- Excerpts from a dataset -

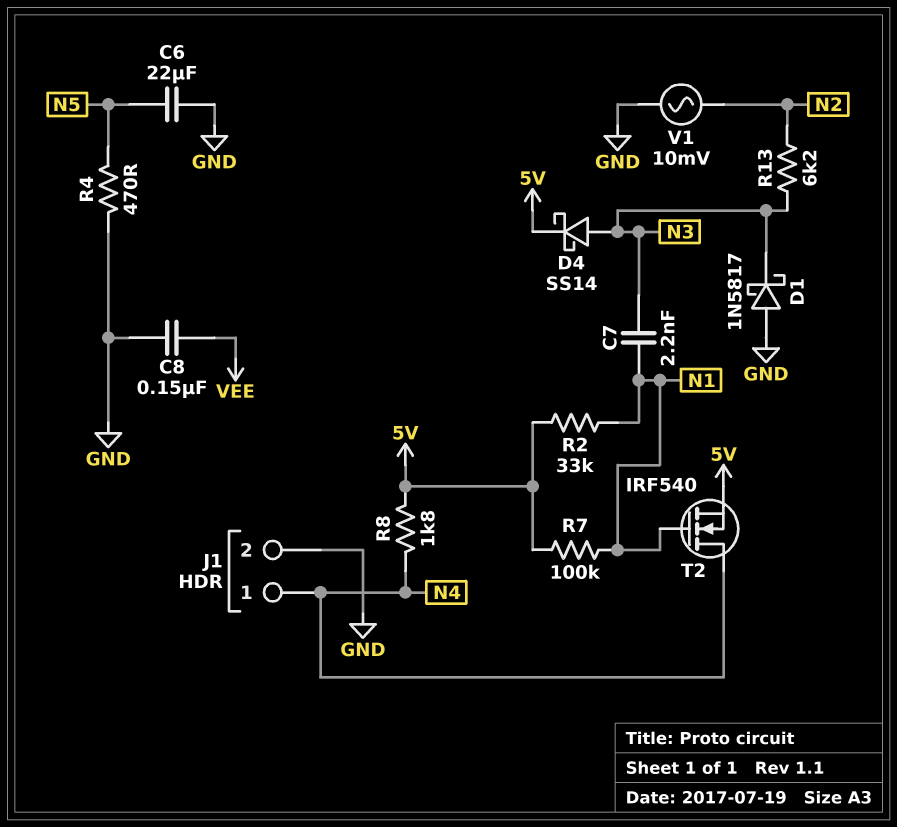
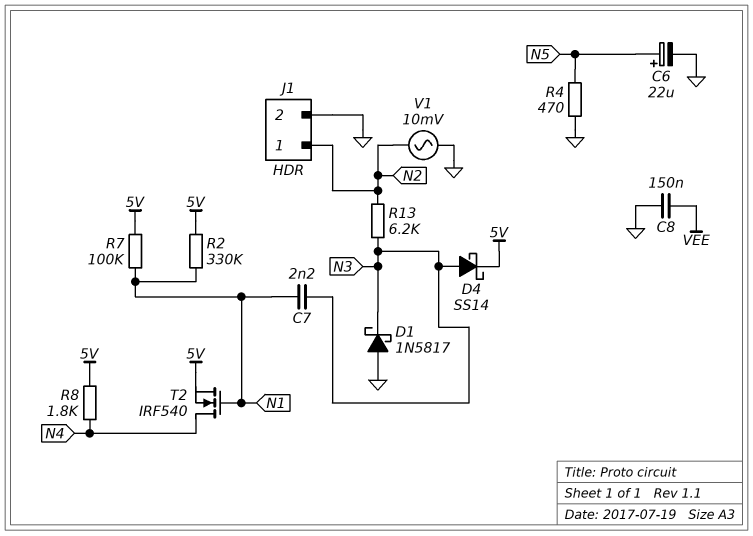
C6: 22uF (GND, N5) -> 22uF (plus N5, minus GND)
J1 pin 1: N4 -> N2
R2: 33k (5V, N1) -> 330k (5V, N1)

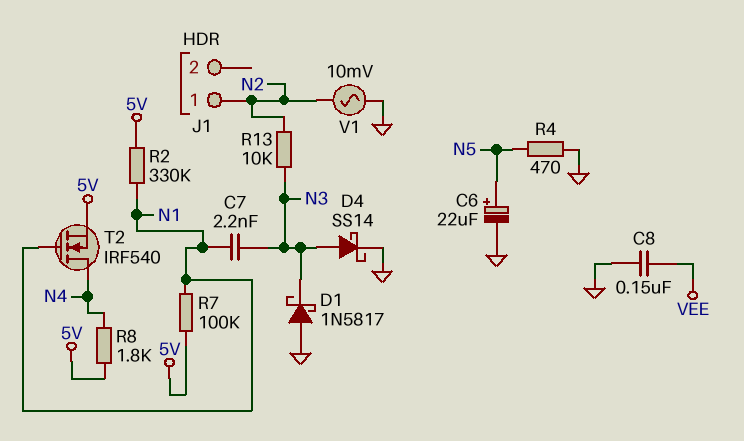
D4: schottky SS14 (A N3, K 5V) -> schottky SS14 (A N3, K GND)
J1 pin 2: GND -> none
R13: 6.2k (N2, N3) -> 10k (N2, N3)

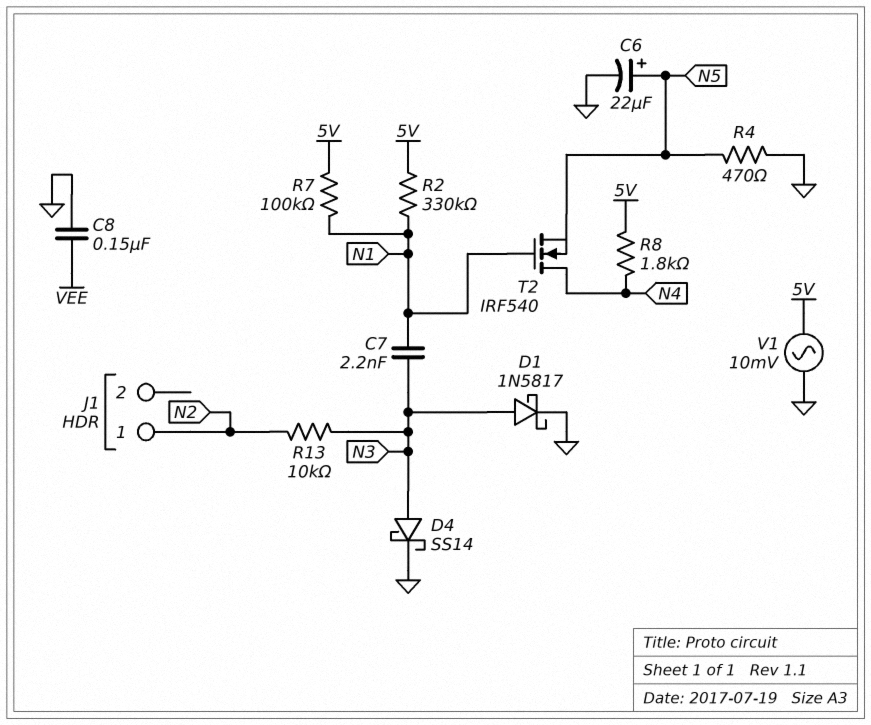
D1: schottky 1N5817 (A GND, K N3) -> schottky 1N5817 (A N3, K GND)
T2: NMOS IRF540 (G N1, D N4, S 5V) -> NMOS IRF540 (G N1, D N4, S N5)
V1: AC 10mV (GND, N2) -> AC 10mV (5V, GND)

- PROBLEM -
Only the number is wanted. Count the lines above that include the word "schottky".

- EXERCISE RESULT -
2